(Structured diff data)

════════════════════

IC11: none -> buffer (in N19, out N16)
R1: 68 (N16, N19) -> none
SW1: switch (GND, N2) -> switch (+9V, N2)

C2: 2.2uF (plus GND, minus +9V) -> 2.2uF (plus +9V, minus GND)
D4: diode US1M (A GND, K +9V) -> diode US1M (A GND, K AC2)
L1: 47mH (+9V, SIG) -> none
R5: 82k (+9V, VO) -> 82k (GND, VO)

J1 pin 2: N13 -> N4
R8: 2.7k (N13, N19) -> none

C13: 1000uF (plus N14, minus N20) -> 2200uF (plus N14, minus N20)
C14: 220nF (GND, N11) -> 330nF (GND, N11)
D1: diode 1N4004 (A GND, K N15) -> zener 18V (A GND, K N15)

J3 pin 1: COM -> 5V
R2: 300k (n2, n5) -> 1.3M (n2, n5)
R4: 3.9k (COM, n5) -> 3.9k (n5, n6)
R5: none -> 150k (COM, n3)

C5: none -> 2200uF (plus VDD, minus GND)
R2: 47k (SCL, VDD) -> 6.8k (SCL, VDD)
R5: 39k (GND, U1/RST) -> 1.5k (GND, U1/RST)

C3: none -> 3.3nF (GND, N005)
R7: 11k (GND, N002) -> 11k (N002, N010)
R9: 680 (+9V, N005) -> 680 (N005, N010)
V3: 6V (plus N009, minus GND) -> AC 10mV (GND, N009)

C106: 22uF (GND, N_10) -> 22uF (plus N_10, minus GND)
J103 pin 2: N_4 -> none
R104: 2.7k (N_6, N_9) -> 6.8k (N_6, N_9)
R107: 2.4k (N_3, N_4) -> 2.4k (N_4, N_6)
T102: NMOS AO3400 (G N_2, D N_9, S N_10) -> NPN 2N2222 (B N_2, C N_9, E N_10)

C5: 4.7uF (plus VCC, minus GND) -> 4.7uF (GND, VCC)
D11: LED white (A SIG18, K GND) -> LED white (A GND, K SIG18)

════════════════════

### [What is needed]
An exact transcription of the data above is required.

### [Output of the exercise]
IC11: none -> buffer (in N19, out N16)
R1: 68 (N16, N19) -> none
SW1: switch (GND, N2) -> switch (+9V, N2)

C2: 2.2uF (plus GND, minus +9V) -> 2.2uF (plus +9V, minus GND)
D4: diode US1M (A GND, K +9V) -> diode US1M (A GND, K AC2)
L1: 47mH (+9V, SIG) -> none
R5: 82k (+9V, VO) -> 82k (GND, VO)

J1 pin 2: N13 -> N4
R8: 2.7k (N13, N19) -> none

C13: 1000uF (plus N14, minus N20) -> 2200uF (plus N14, minus N20)
C14: 220nF (GND, N11) -> 330nF (GND, N11)
D1: diode 1N4004 (A GND, K N15) -> zener 18V (A GND, K N15)

J3 pin 1: COM -> 5V
R2: 300k (n2, n5) -> 1.3M (n2, n5)
R4: 3.9k (COM, n5) -> 3.9k (n5, n6)
R5: none -> 150k (COM, n3)

C5: none -> 2200uF (plus VDD, minus GND)
R2: 47k (SCL, VDD) -> 6.8k (SCL, VDD)
R5: 39k (GND, U1/RST) -> 1.5k (GND, U1/RST)

C3: none -> 3.3nF (GND, N005)
R7: 11k (GND, N002) -> 11k (N002, N010)
R9: 680 (+9V, N005) -> 680 (N005, N010)
V3: 6V (plus N009, minus GND) -> AC 10mV (GND, N009)

C106: 22uF (GND, N_10) -> 22uF (plus N_10, minus GND)
J103 pin 2: N_4 -> none
R104: 2.7k (N_6, N_9) -> 6.8k (N_6, N_9)
R107: 2.4k (N_3, N_4) -> 2.4k (N_4, N_6)
T102: NMOS AO3400 (G N_2, D N_9, S N_10) -> NPN 2N2222 (B N_2, C N_9, E N_10)

C5: 4.7uF (plus VCC, minus GND) -> 4.7uF (GND, VCC)
D11: LED white (A SIG18, K GND) -> LED white (A GND, K SIG18)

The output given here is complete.